= Work required =
What you produce should be every line from the data that includes "DIGITS".

(Edit tracking data)
+ + + +

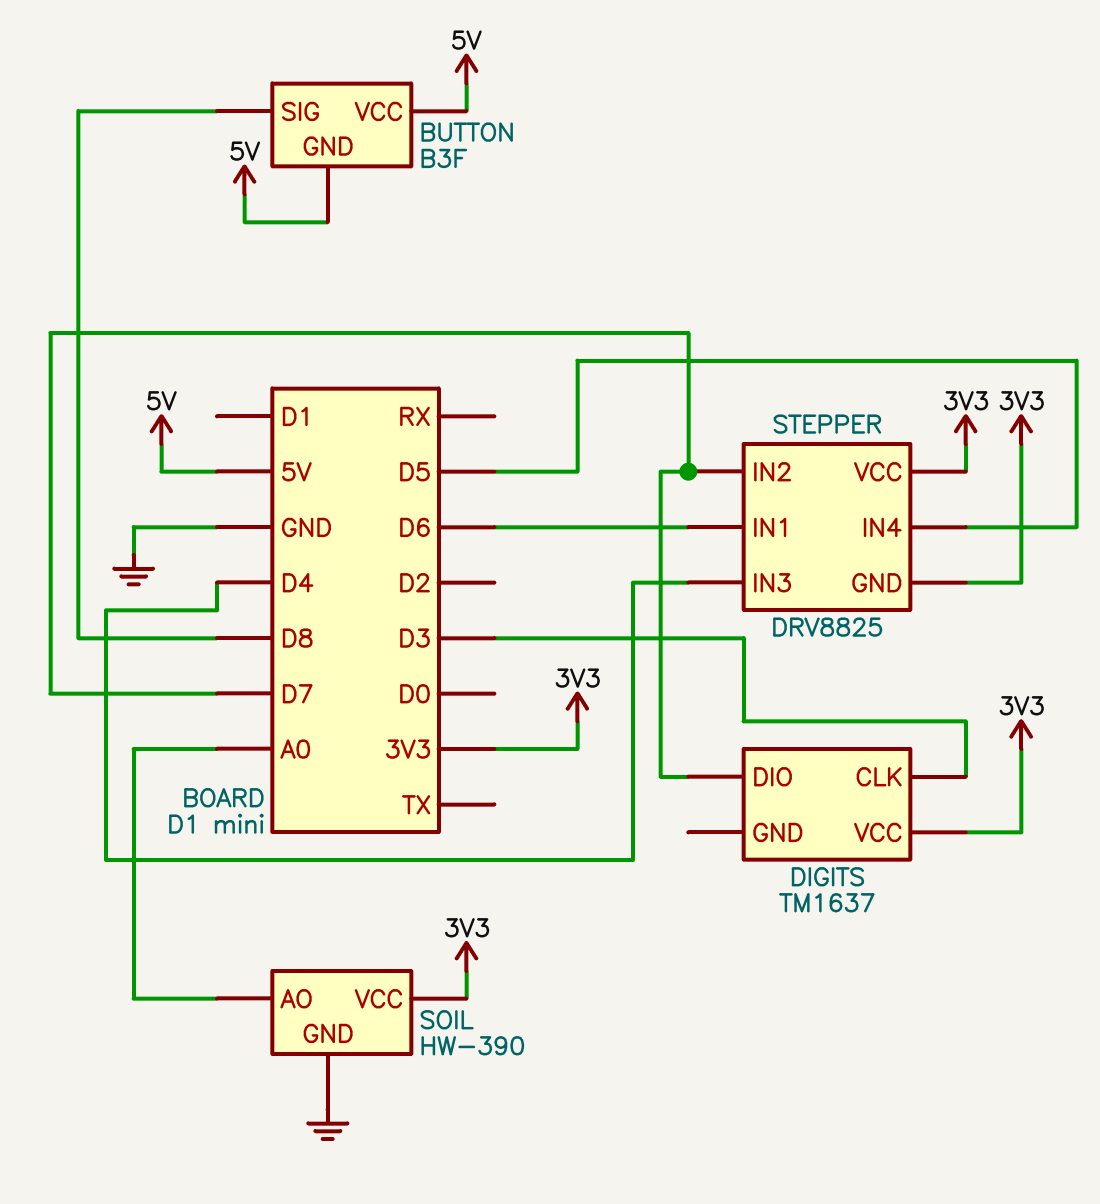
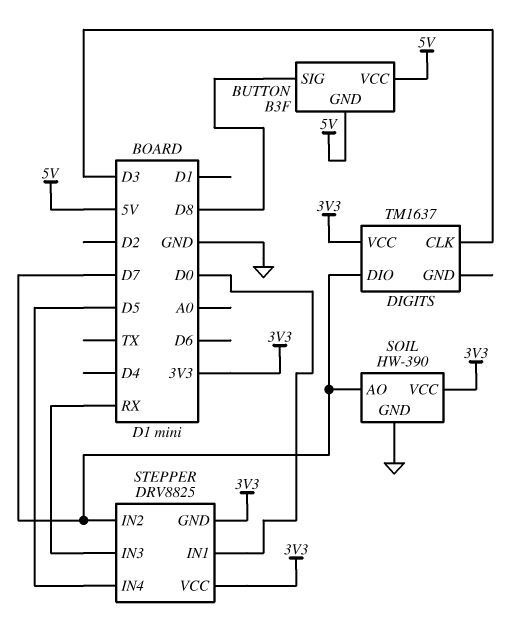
SOIL pin AO: A0 -> D7
STEPPER pin IN1: D6 -> D0
STEPPER pin IN3: D4 -> RX

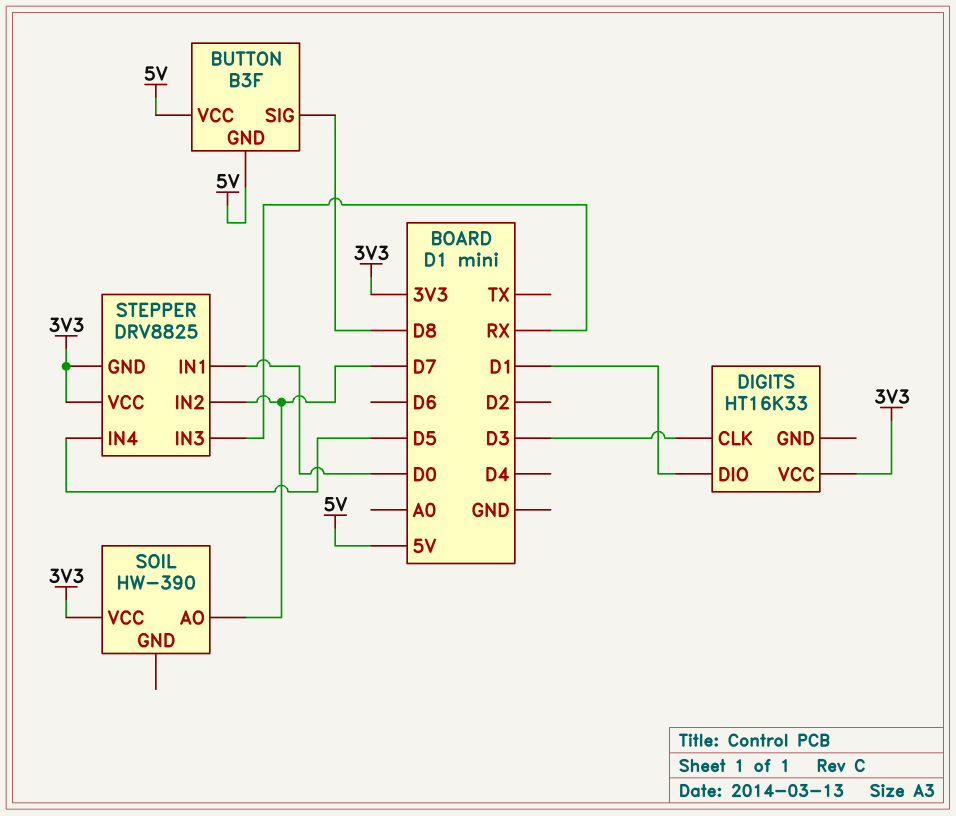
DIGITS: TM1637 -> HT16K33
DIGITS pin DIO: D7 -> D1
SOIL pin GND: GND -> none

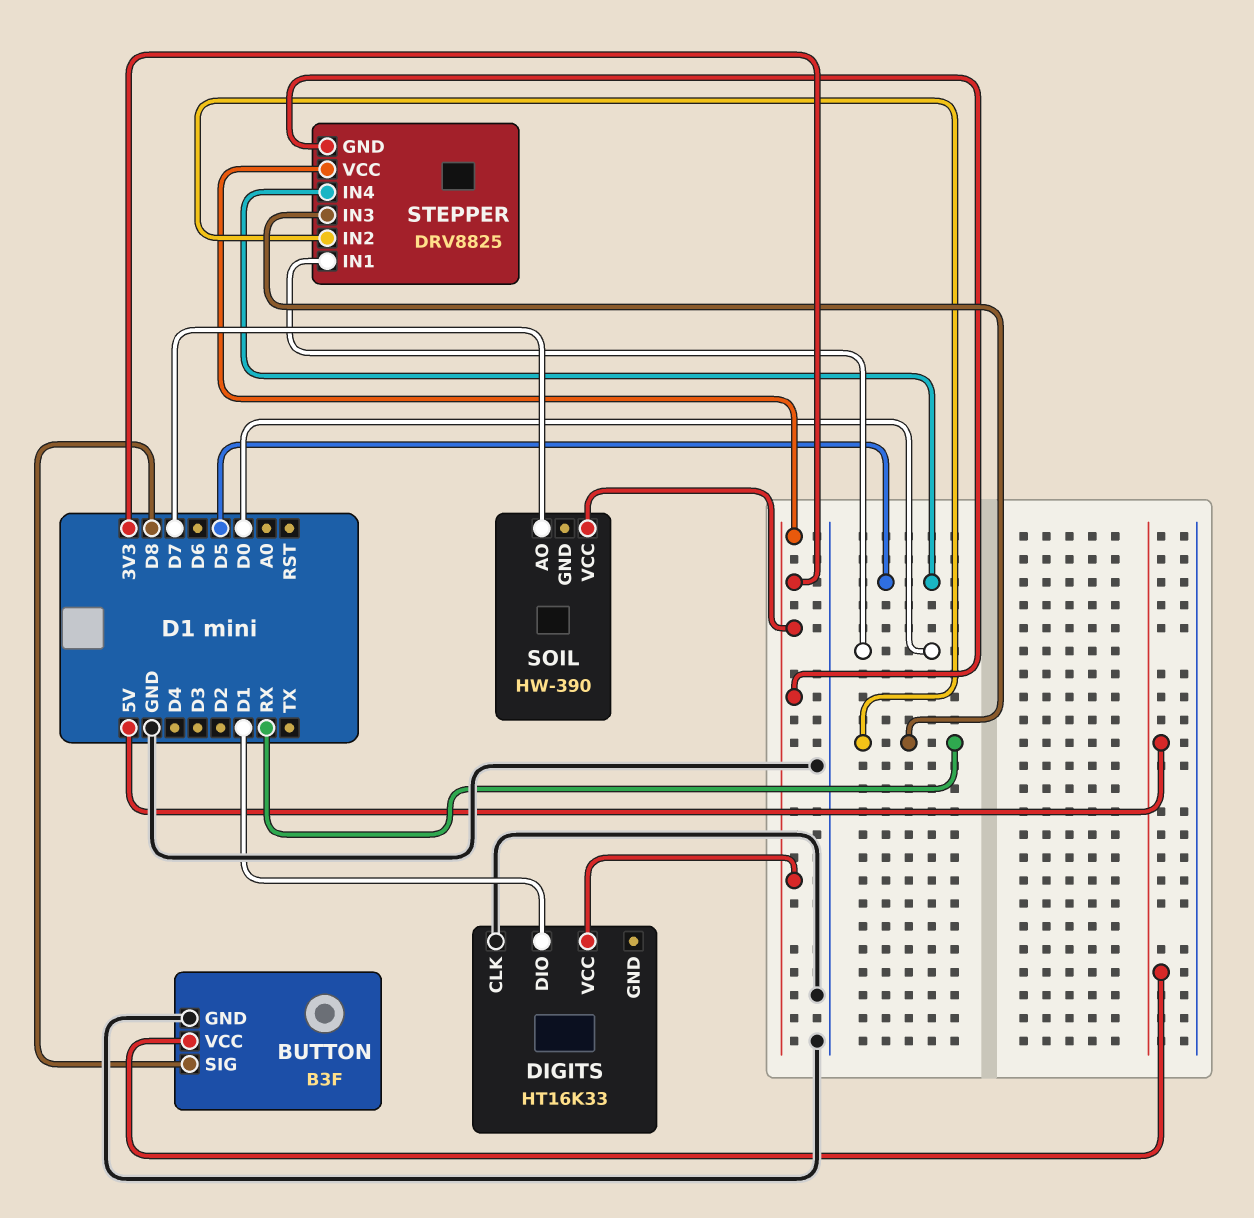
BUTTON pin GND: 5V -> GND
DIGITS pin CLK: D3 -> GND
STEPPER pin IN2: D7 -> RX

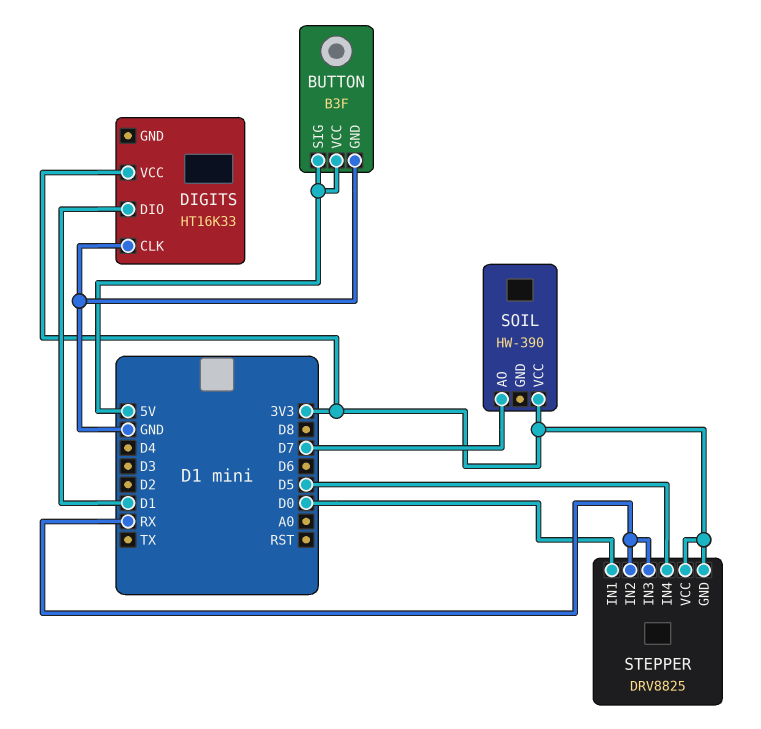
BUTTON pin SIG: D8 -> 5V

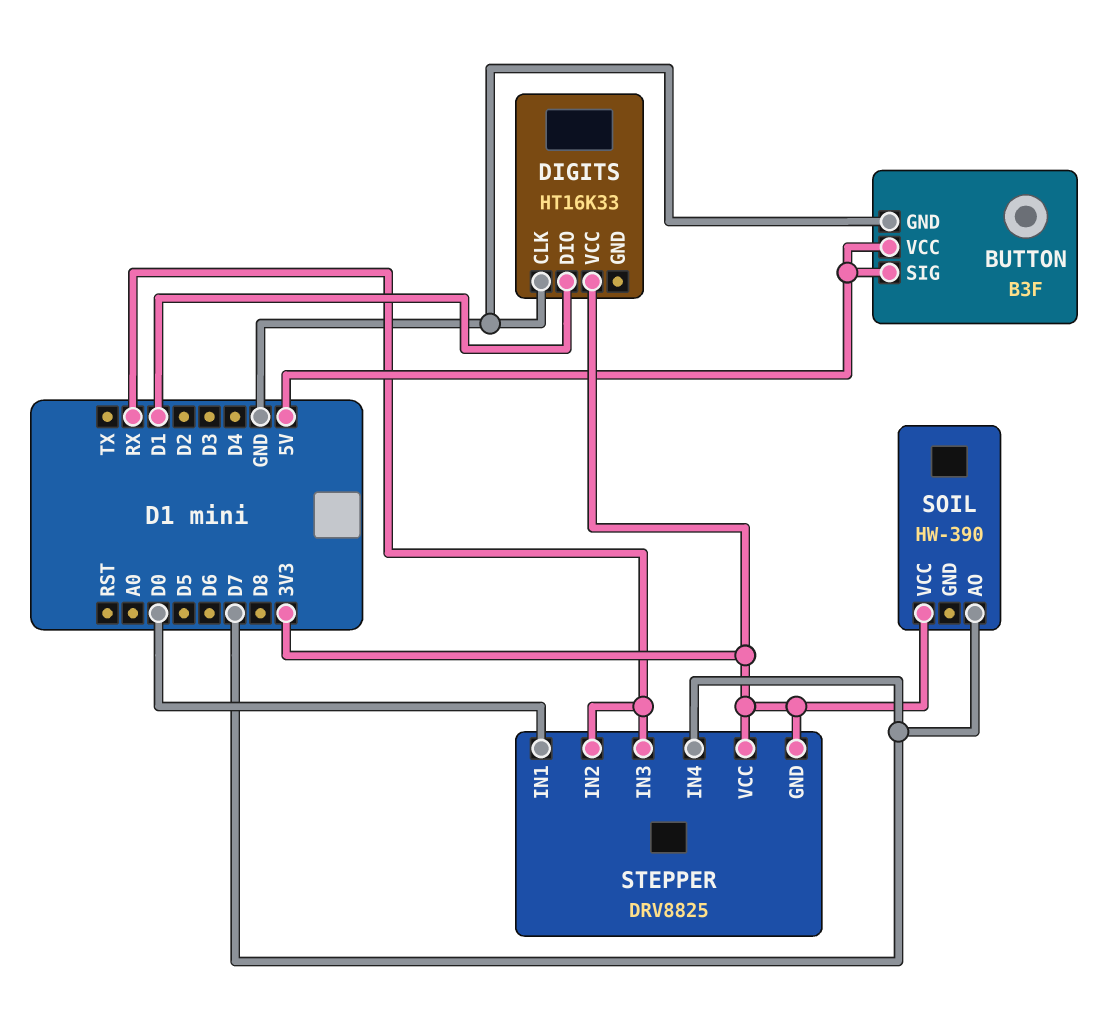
STEPPER pin IN4: D5 -> D7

+ + + +

= Solution to this exercise =
DIGITS: TM1637 -> HT16K33
DIGITS pin DIO: D7 -> D1
DIGITS pin CLK: D3 -> GND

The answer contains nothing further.